--- START ---

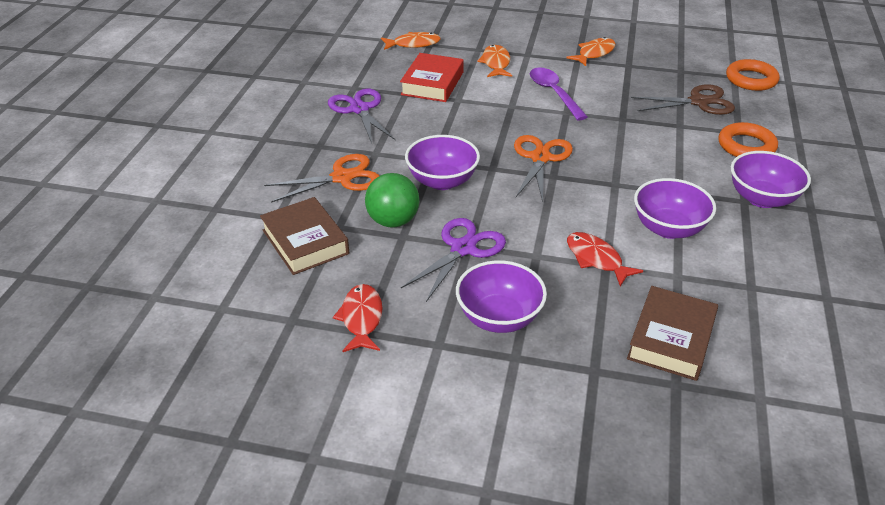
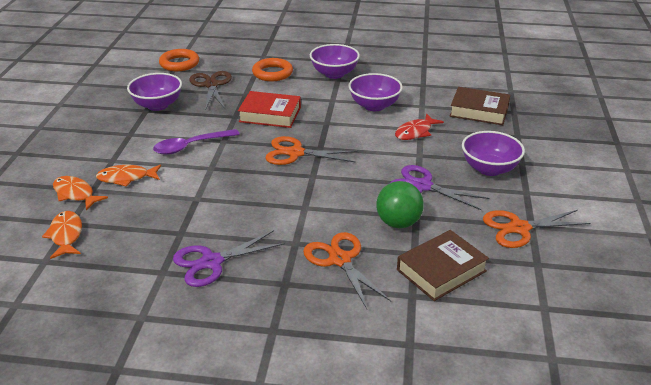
camera: 95 degrees left, 5 degrees down
red fish [333,284,383,352] -> orange scissors [483,210,591,248]
red book [400,53,464,102] -> red book moved to [238,91,301,128]
purple bowl [405,135,480,190] -> purple bowl moved to [127,73,182,111]
orange fish [566,37,616,66] -> orange fish moved to [53,176,108,210]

--- END ---

### What this task involves
Your answer should be every line above, written out exactly, with no pictures.

### Response box
camera: 95 degrees left, 5 degrees down
red fish [333,284,383,352] -> orange scissors [483,210,591,248]
red book [400,53,464,102] -> red book moved to [238,91,301,128]
purple bowl [405,135,480,190] -> purple bowl moved to [127,73,182,111]
orange fish [566,37,616,66] -> orange fish moved to [53,176,108,210]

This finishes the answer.